■ Data in this exercise:
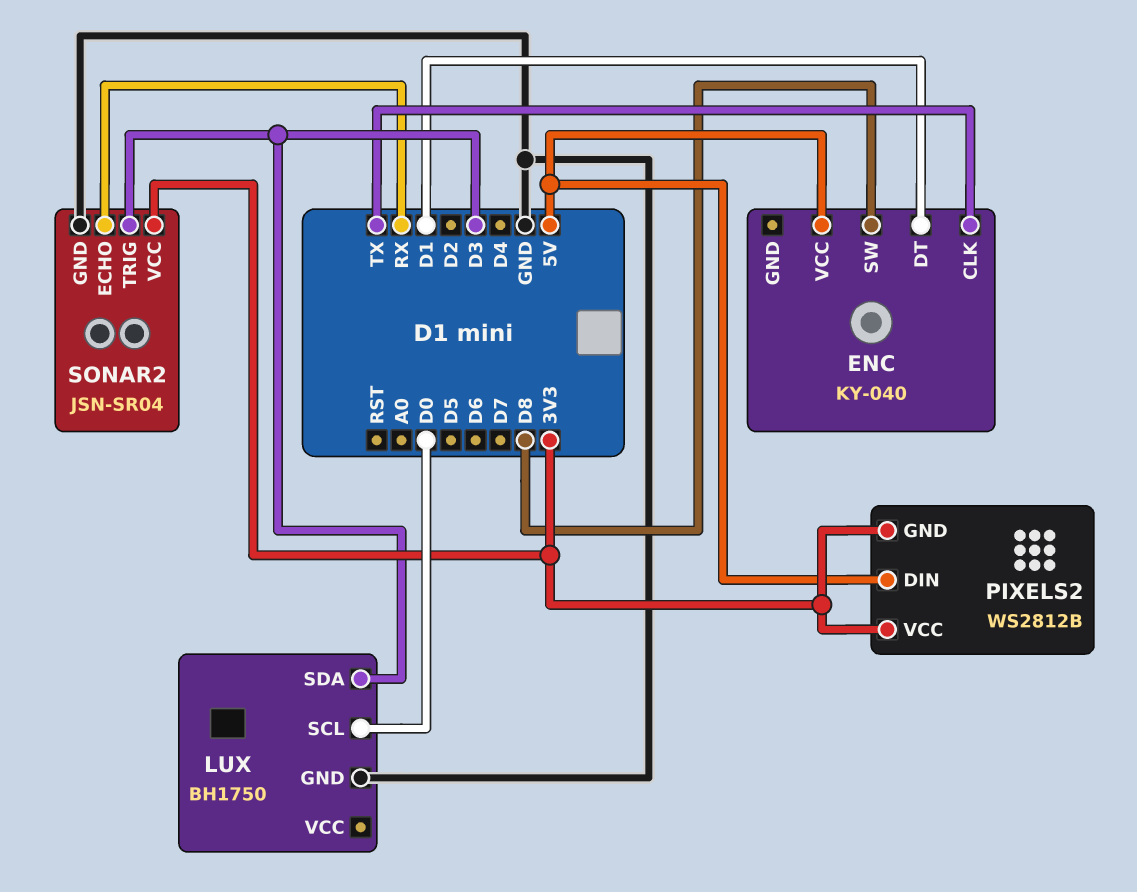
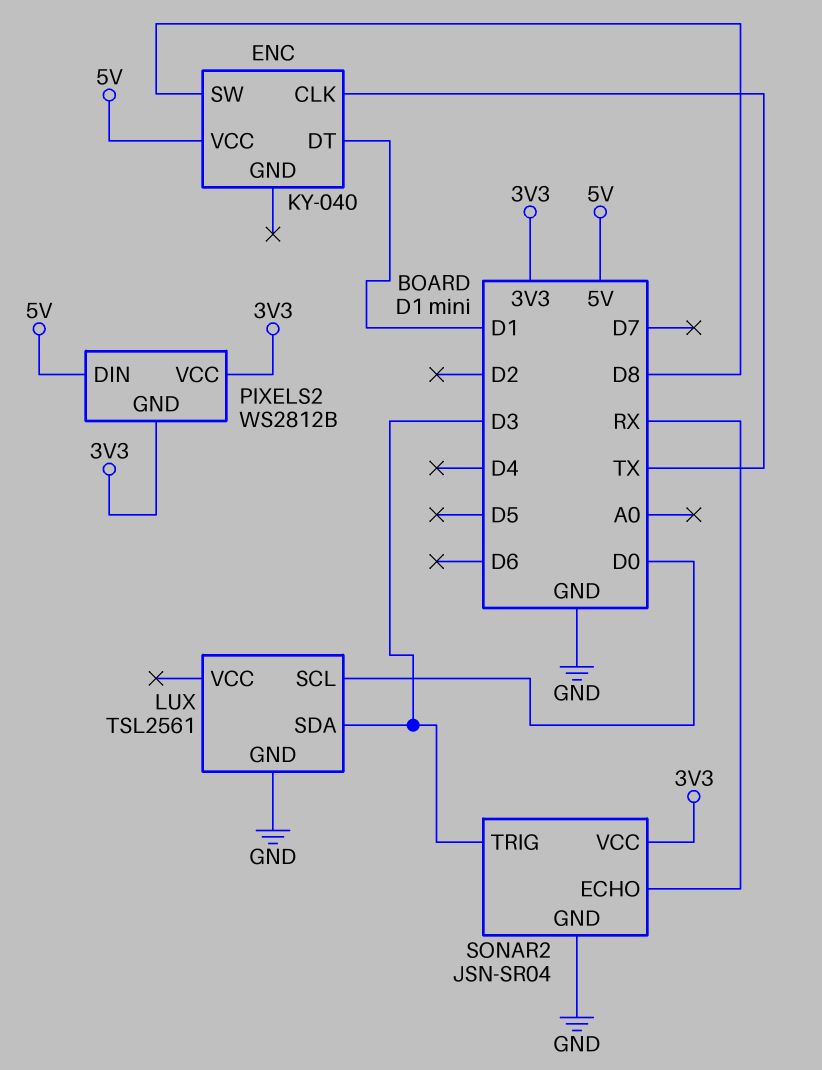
LUX: BH1750 -> TSL2561

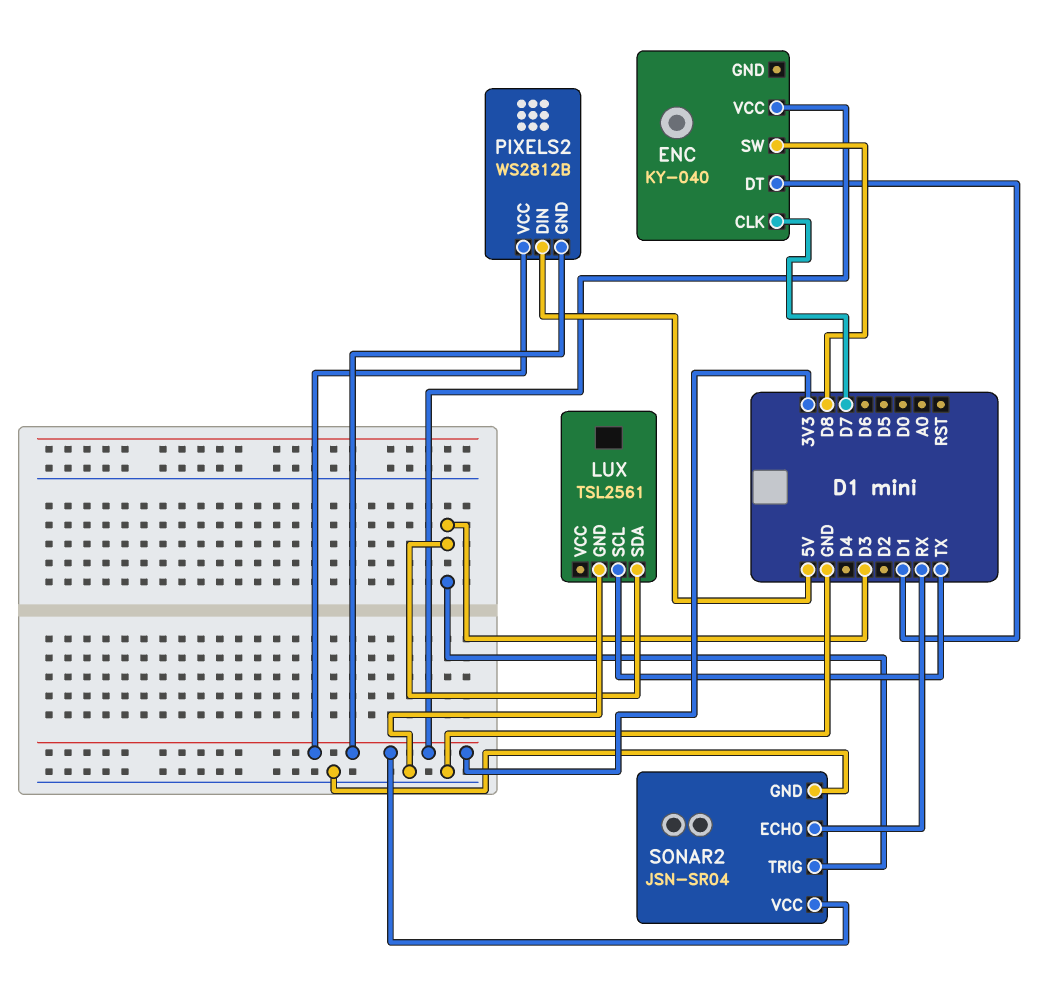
ENC pin CLK: TX -> D7
ENC pin VCC: 5V -> 3V3
LUX pin SCL: D0 -> TX

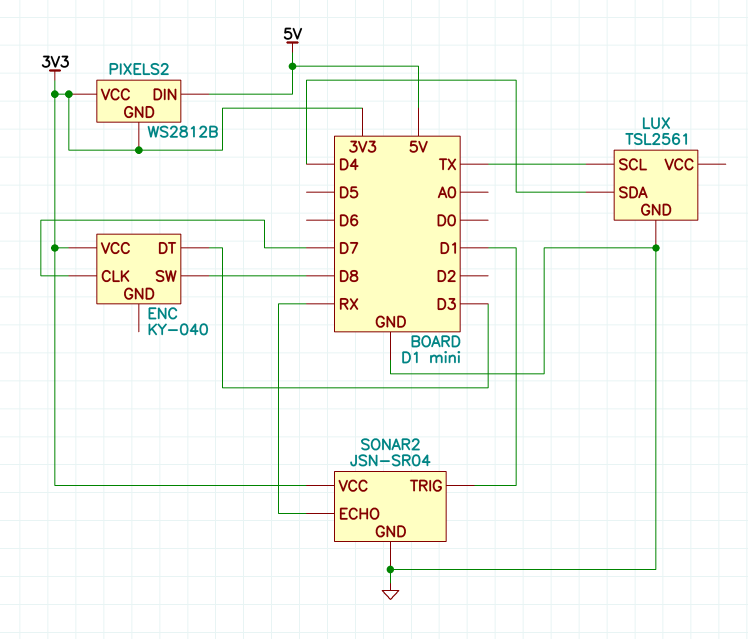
ENC pin DT: D1 -> D3
LUX pin SDA: D3 -> D4
SONAR2 pin TRIG: D3 -> D1

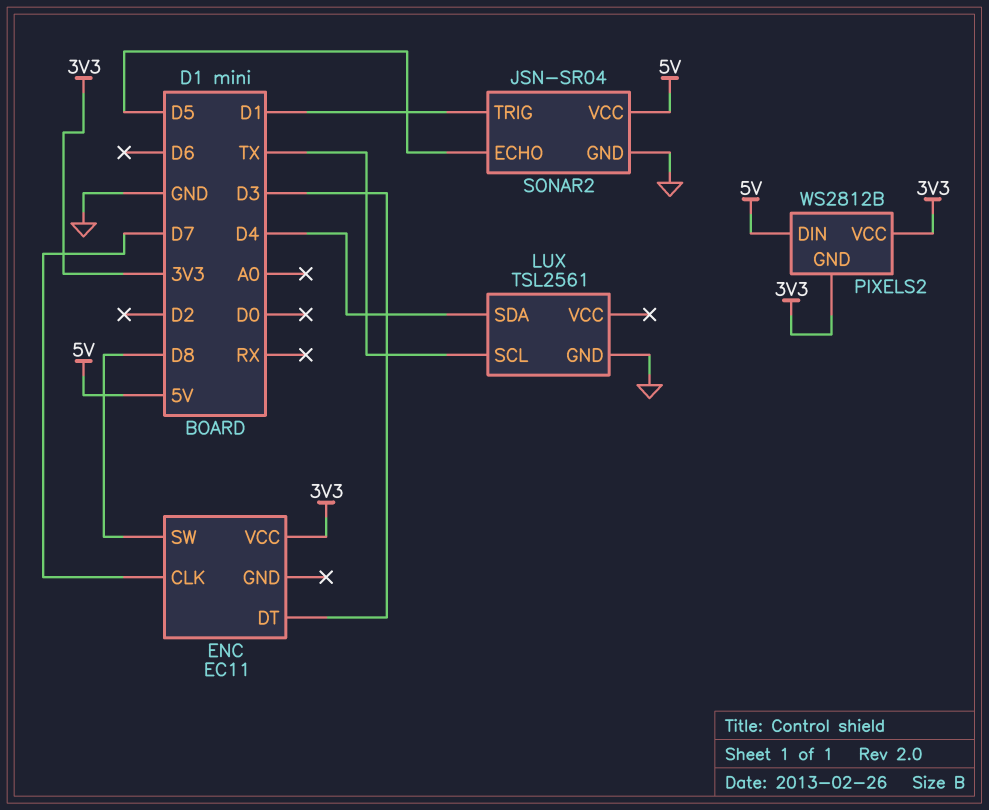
ENC: KY-040 -> EC11
SONAR2 pin ECHO: RX -> D5
SONAR2 pin VCC: 3V3 -> 5V

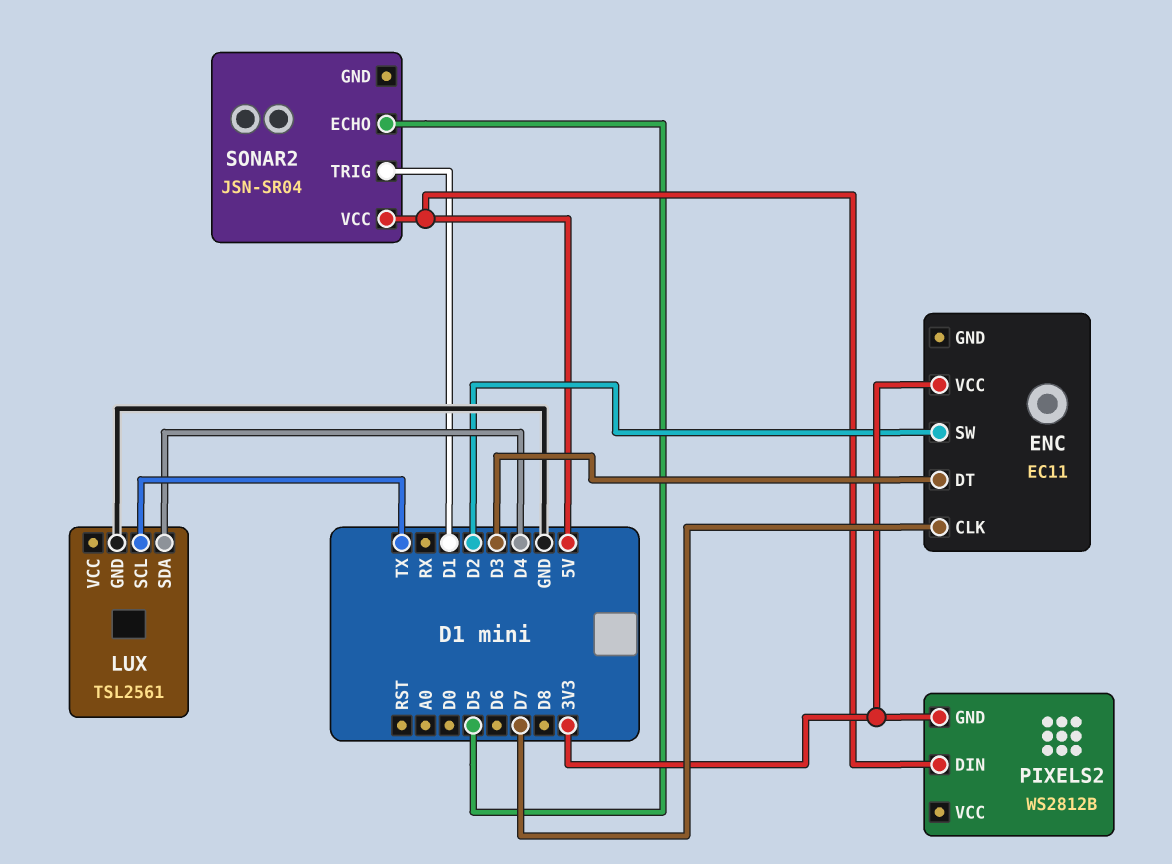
ENC pin SW: D8 -> D2
PIXELS2 pin VCC: 3V3 -> none
SONAR2 pin GND: GND -> none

■ What is required:
Every line in the data above that contains the word "none" should be copied.

■ Result:
PIXELS2 pin VCC: 3V3 -> none
SONAR2 pin GND: GND -> none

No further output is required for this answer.